**TRY IT:** Go through the data below and repeat it exactly, skipping each picture.

*****

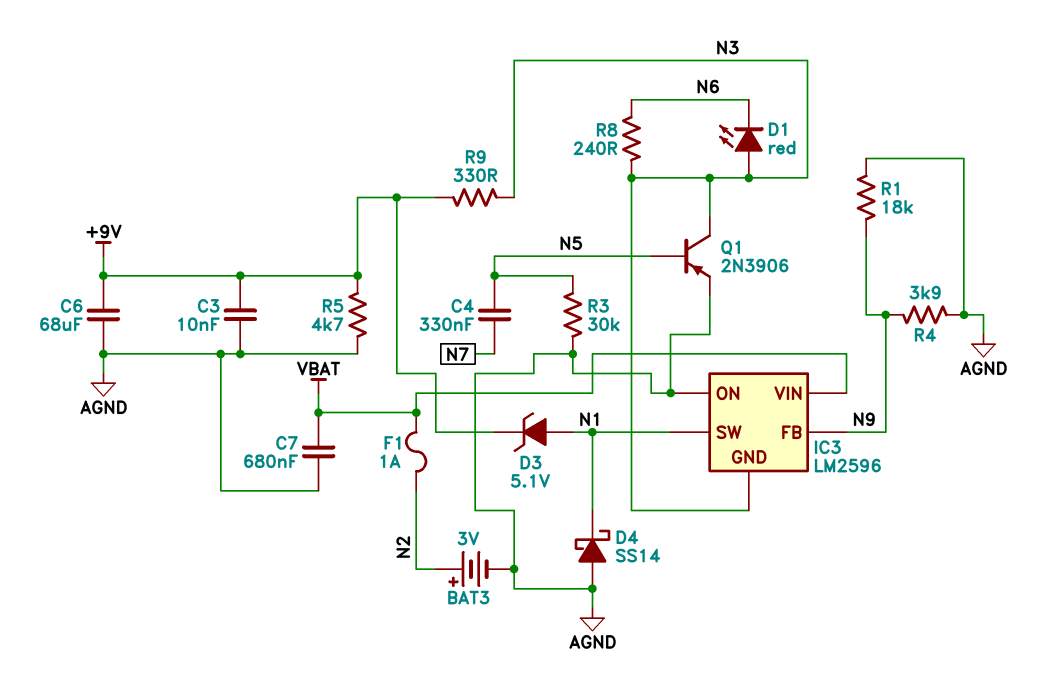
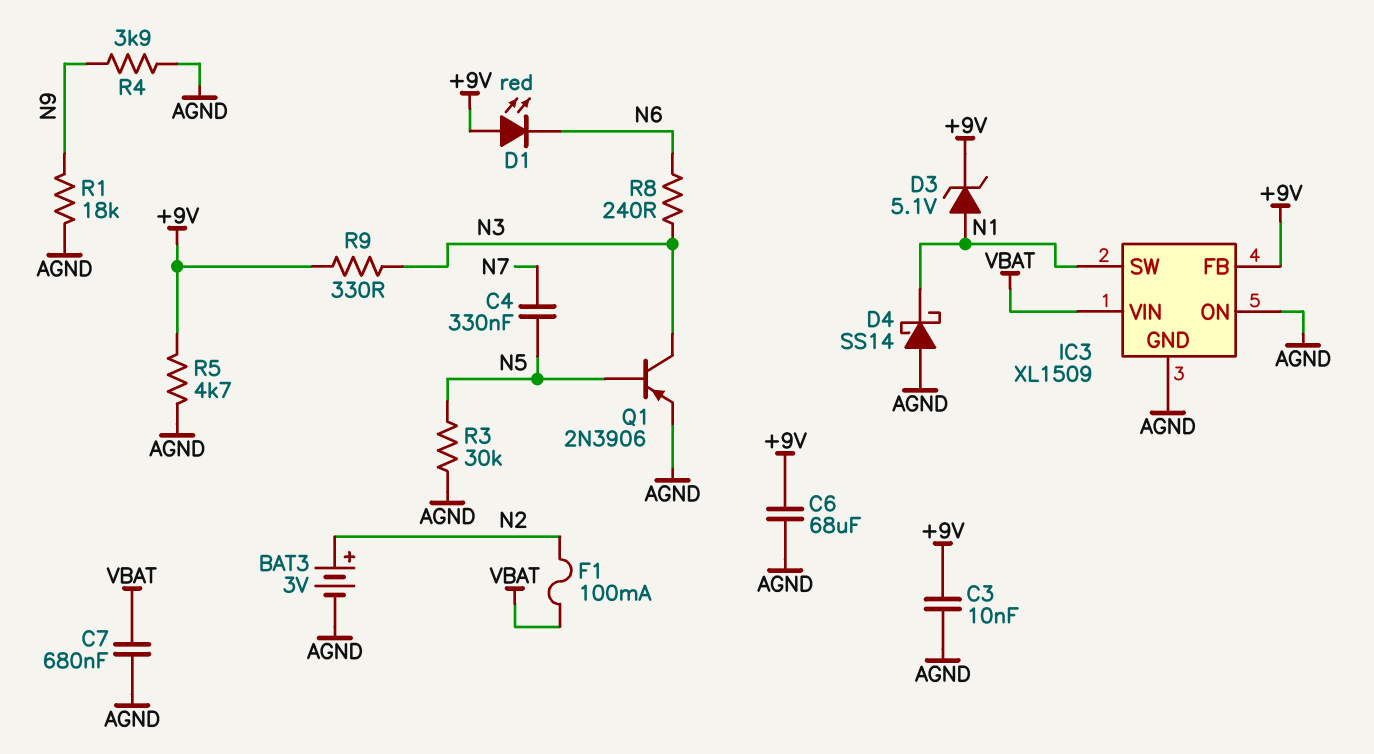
D1: LED red (A N3, K N6) -> LED red (A +9V, K N6)
F1: 1A (N2, VBAT) -> 100mA (N2, VBAT)
IC3: LM2596 -> XL1509
IC3 pin FB: N9 -> +9V
IC3 pin GND: N3 -> AGND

*****

**TASK OUTPUT:**
D1: LED red (A N3, K N6) -> LED red (A +9V, K N6)
F1: 1A (N2, VBAT) -> 100mA (N2, VBAT)
IC3: LM2596 -> XL1509
IC3 pin FB: N9 -> +9V
IC3 pin GND: N3 -> AGND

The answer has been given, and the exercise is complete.